* THE INPUT:
☆ ☆ ☆ ☆ ☆ ☆ ☆

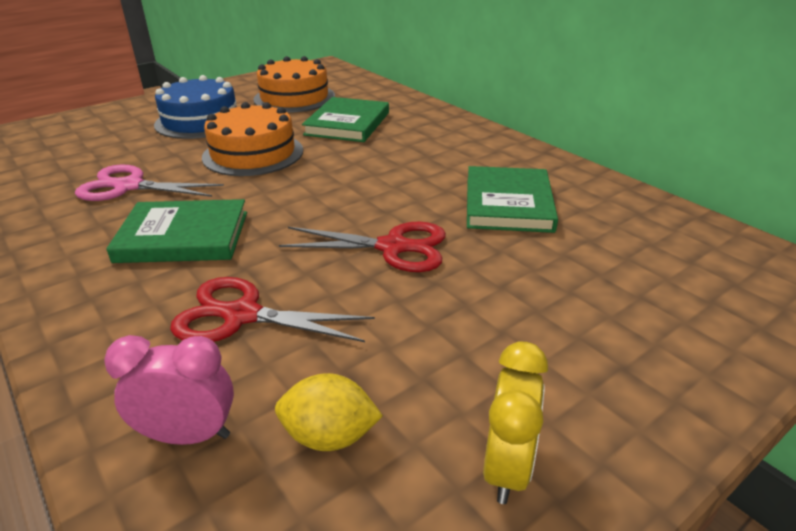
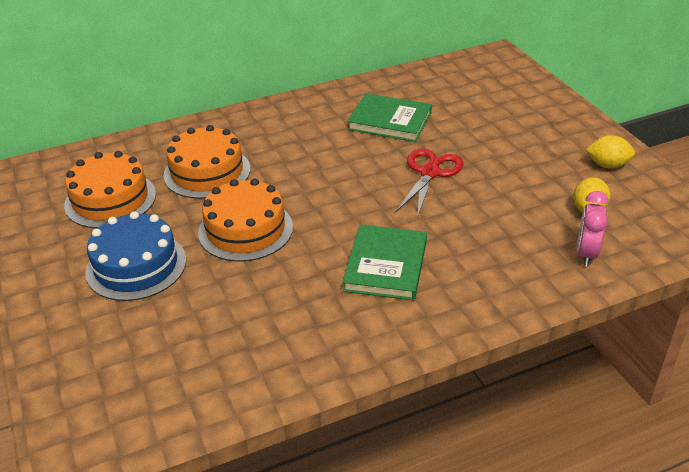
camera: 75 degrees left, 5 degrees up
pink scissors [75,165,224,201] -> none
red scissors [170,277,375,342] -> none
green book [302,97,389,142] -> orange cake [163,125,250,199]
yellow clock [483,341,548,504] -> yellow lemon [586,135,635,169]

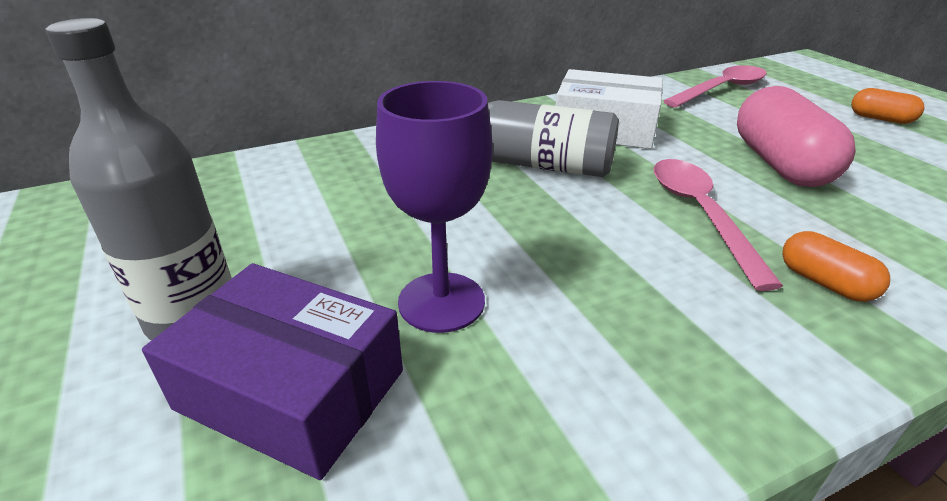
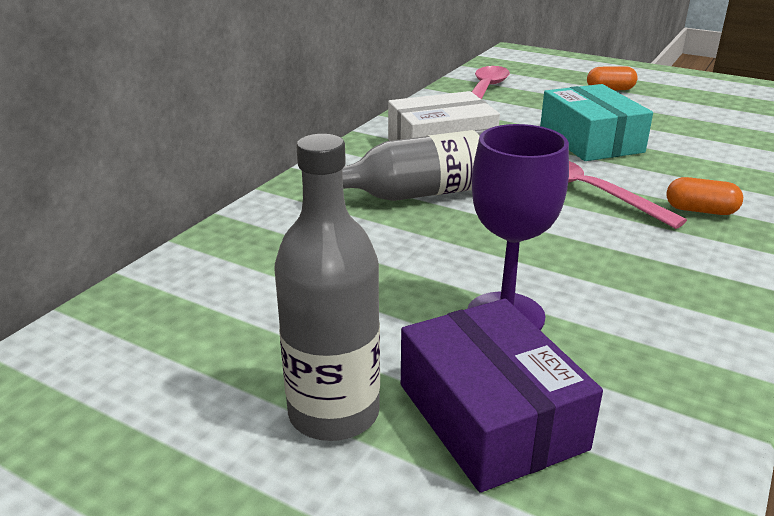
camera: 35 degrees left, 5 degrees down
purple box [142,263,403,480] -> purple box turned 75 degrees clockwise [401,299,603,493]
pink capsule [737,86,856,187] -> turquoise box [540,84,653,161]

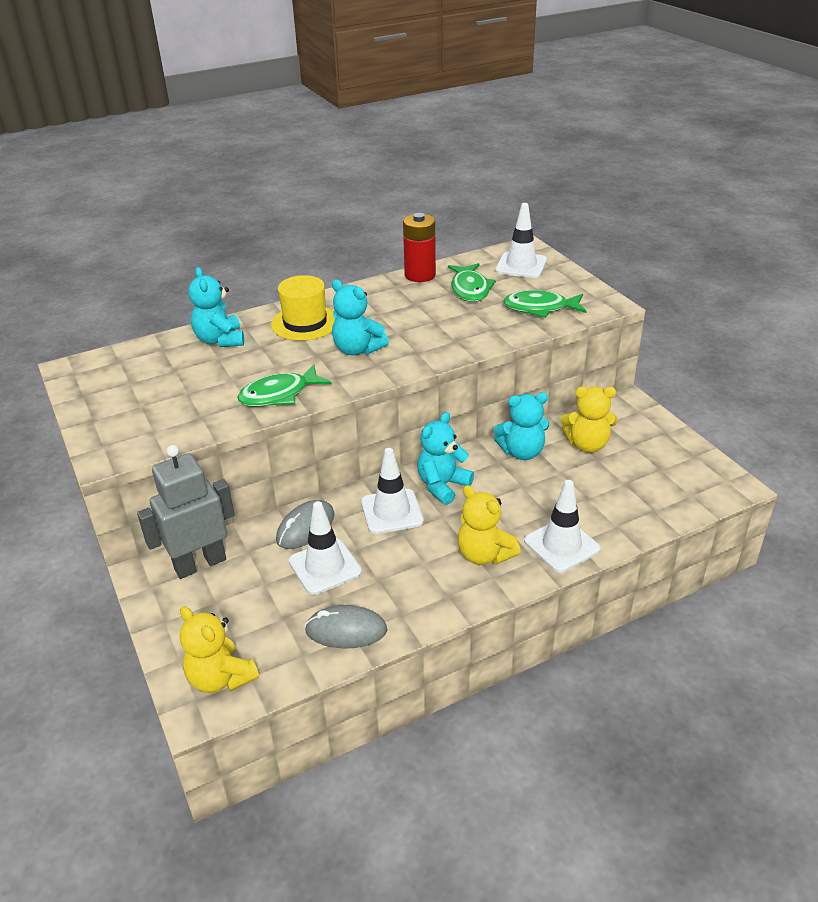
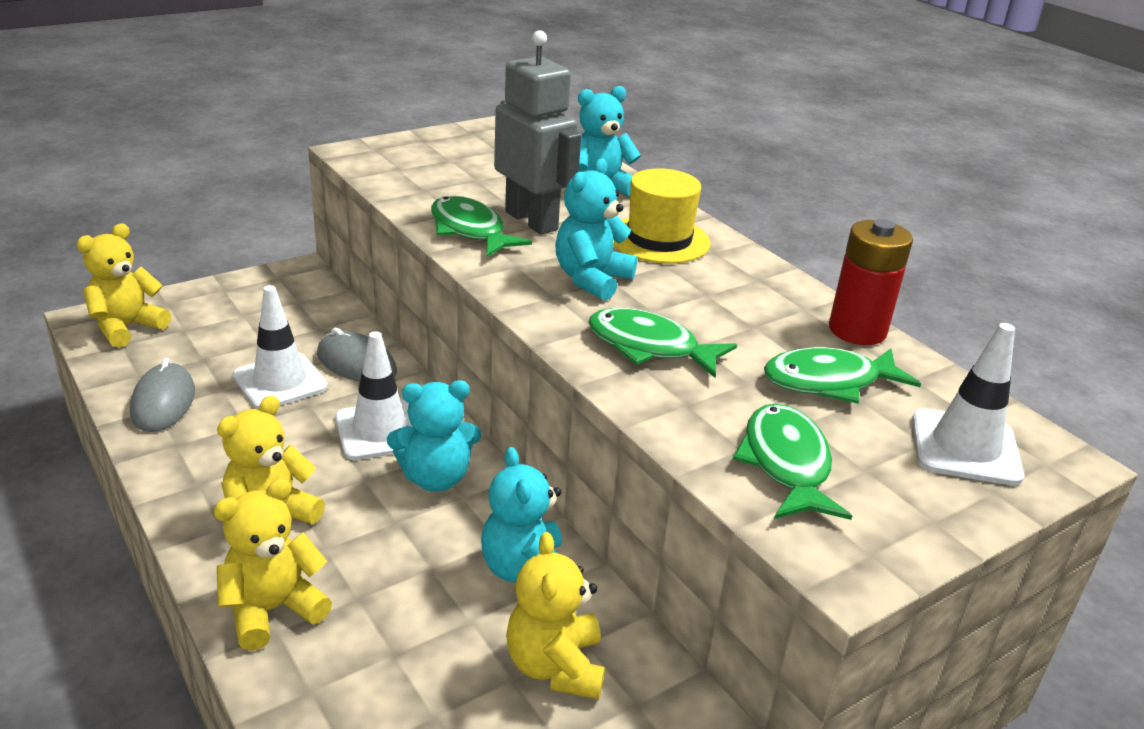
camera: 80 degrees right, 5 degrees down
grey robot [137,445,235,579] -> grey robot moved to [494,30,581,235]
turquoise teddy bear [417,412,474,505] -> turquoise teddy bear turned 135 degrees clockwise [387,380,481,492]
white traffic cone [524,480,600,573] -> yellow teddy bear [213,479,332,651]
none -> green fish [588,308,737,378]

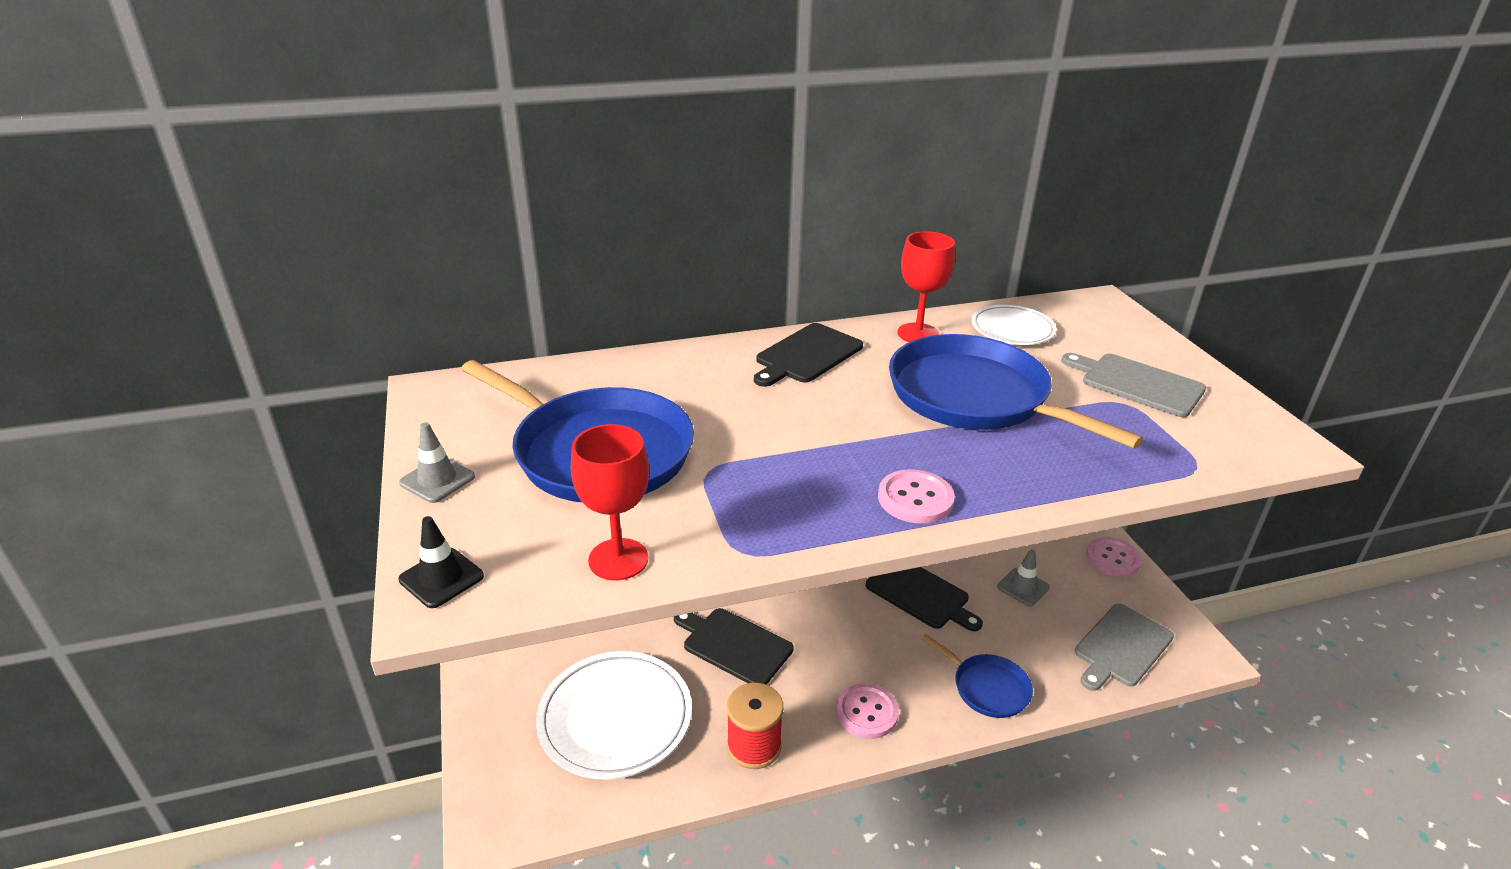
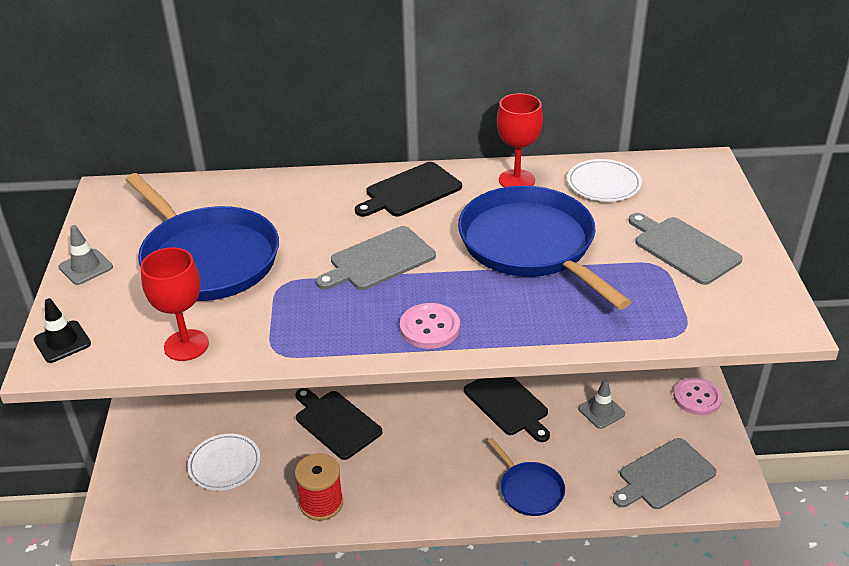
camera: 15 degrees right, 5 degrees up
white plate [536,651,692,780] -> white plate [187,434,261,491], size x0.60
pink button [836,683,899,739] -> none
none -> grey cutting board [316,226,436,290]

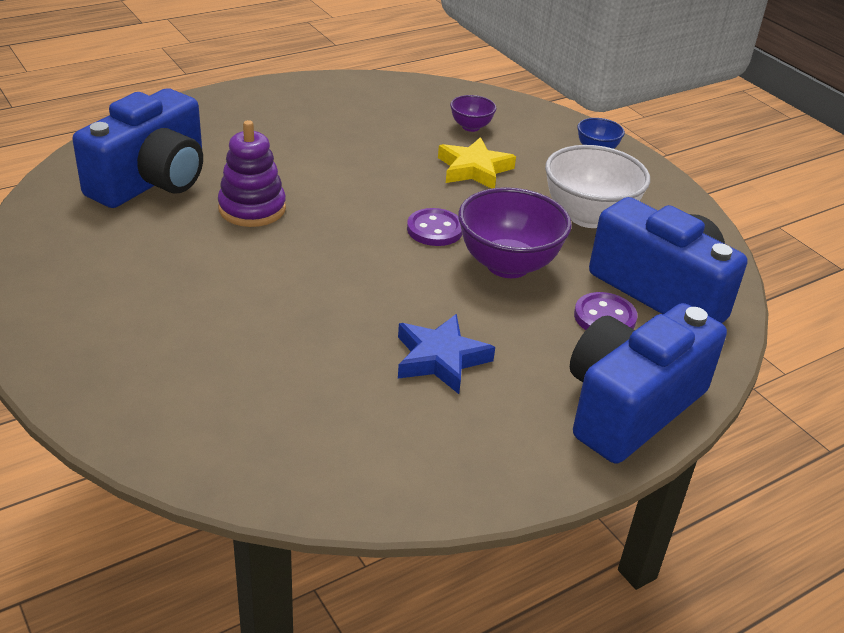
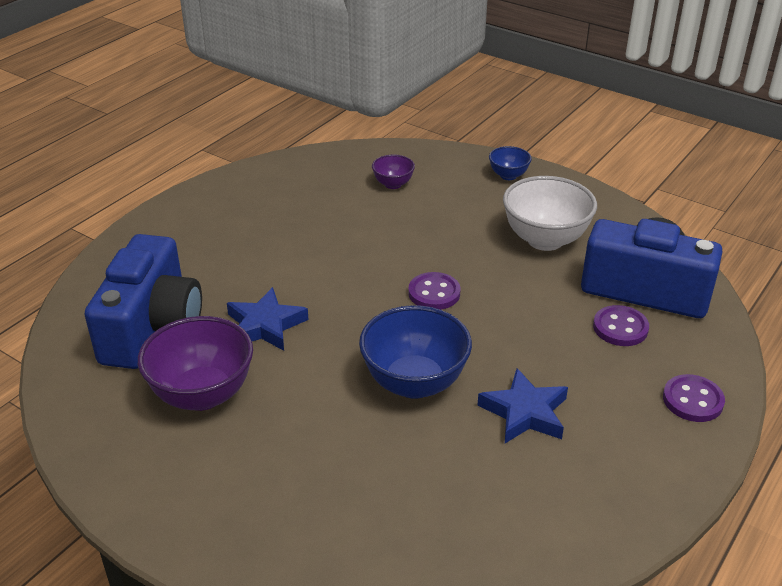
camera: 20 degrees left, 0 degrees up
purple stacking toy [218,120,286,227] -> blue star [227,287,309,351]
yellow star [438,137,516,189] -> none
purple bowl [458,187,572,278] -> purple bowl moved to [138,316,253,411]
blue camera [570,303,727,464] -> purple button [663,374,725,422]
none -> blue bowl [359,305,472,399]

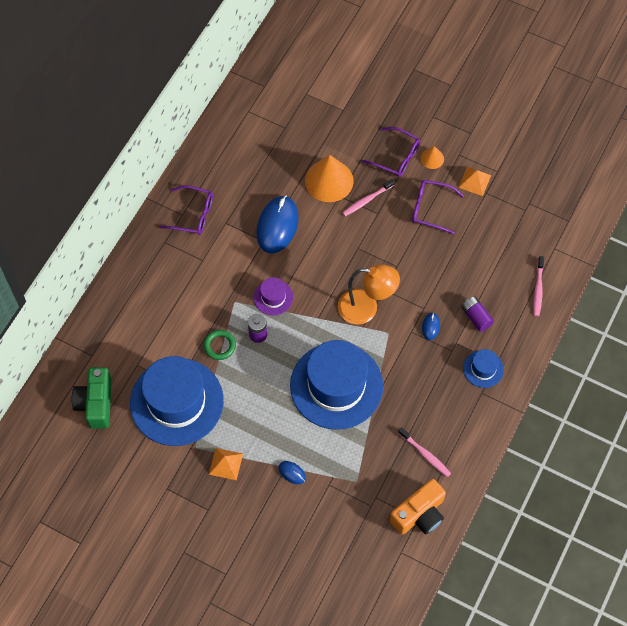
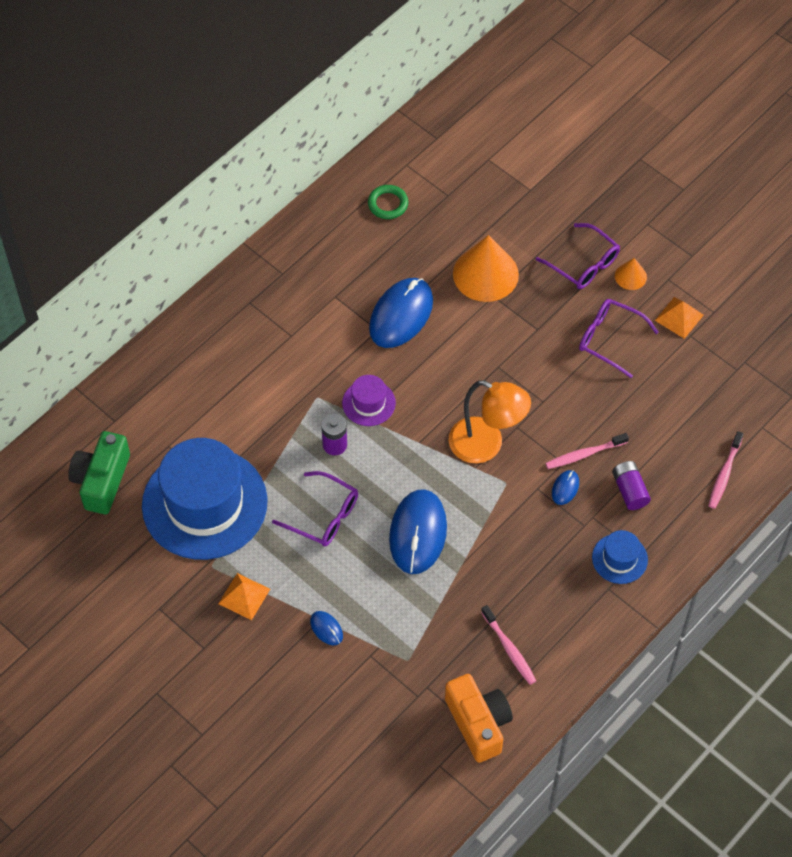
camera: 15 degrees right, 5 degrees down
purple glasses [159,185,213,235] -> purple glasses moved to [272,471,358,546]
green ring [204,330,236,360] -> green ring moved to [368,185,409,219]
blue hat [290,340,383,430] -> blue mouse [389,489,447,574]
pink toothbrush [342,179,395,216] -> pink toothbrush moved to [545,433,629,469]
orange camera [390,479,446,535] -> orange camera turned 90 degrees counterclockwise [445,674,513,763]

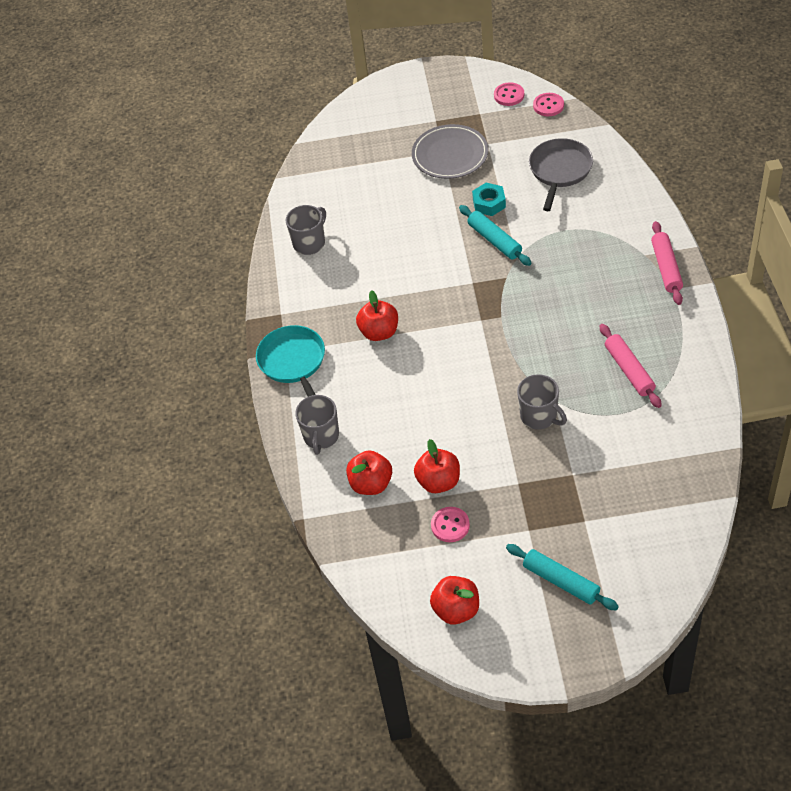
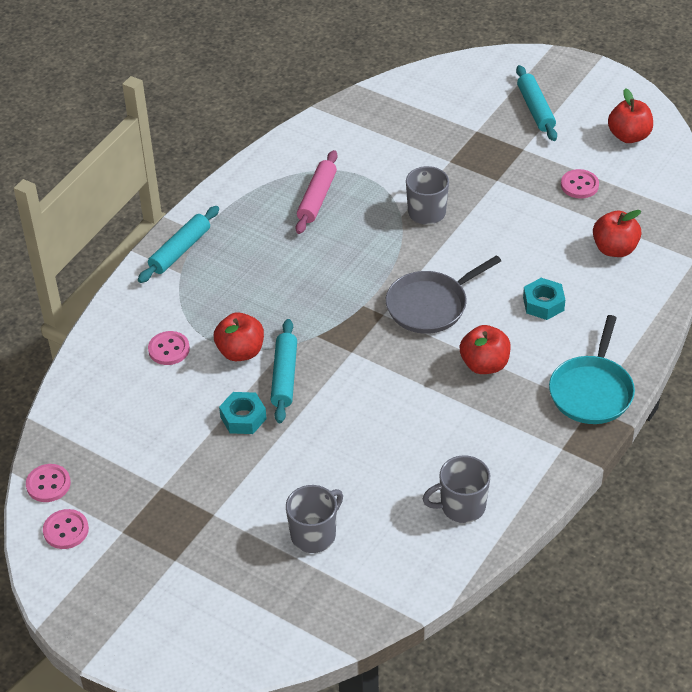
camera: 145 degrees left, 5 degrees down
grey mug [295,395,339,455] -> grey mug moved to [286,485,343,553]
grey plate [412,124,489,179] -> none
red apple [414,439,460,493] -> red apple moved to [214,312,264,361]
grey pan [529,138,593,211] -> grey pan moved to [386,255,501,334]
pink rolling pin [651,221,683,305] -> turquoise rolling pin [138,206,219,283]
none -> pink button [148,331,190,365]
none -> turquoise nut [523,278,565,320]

☆ ☆ ☆ ☆ ☆ ☆ ☆

Return the material above verbatim, minus the pictures.

* SOLUTION:
camera: 75 degrees left, 5 degrees up
pink scissors [75,165,224,201] -> none
red scissors [170,277,375,342] -> none
green book [302,97,389,142] -> orange cake [163,125,250,199]
yellow clock [483,341,548,504] -> yellow lemon [586,135,635,169]

camera: 35 degrees left, 5 degrees down
purple box [142,263,403,480] -> purple box turned 75 degrees clockwise [401,299,603,493]
pink capsule [737,86,856,187] -> turquoise box [540,84,653,161]

camera: 80 degrees right, 5 degrees down
grey robot [137,445,235,579] -> grey robot moved to [494,30,581,235]
turquoise teddy bear [417,412,474,505] -> turquoise teddy bear turned 135 degrees clockwise [387,380,481,492]
white traffic cone [524,480,600,573] -> yellow teddy bear [213,479,332,651]
none -> green fish [588,308,737,378]

camera: 15 degrees right, 5 degrees up
white plate [536,651,692,780] -> white plate [187,434,261,491], size x0.60
pink button [836,683,899,739] -> none
none -> grey cutting board [316,226,436,290]

camera: 20 degrees left, 0 degrees up
purple stacking toy [218,120,286,227] -> blue star [227,287,309,351]
yellow star [438,137,516,189] -> none
purple bowl [458,187,572,278] -> purple bowl moved to [138,316,253,411]
blue camera [570,303,727,464] -> purple button [663,374,725,422]
none -> blue bowl [359,305,472,399]

camera: 15 degrees right, 5 degrees down
purple glasses [159,185,213,235] -> purple glasses moved to [272,471,358,546]
green ring [204,330,236,360] -> green ring moved to [368,185,409,219]
blue hat [290,340,383,430] -> blue mouse [389,489,447,574]
pink toothbrush [342,179,395,216] -> pink toothbrush moved to [545,433,629,469]
orange camera [390,479,446,535] -> orange camera turned 90 degrees counterclockwise [445,674,513,763]

camera: 145 degrees left, 5 degrees down
grey mug [295,395,339,455] -> grey mug moved to [286,485,343,553]
grey plate [412,124,489,179] -> none
red apple [414,439,460,493] -> red apple moved to [214,312,264,361]
grey pan [529,138,593,211] -> grey pan moved to [386,255,501,334]
pink rolling pin [651,221,683,305] -> turquoise rolling pin [138,206,219,283]
none -> pink button [148,331,190,365]
none -> turquoise nut [523,278,565,320]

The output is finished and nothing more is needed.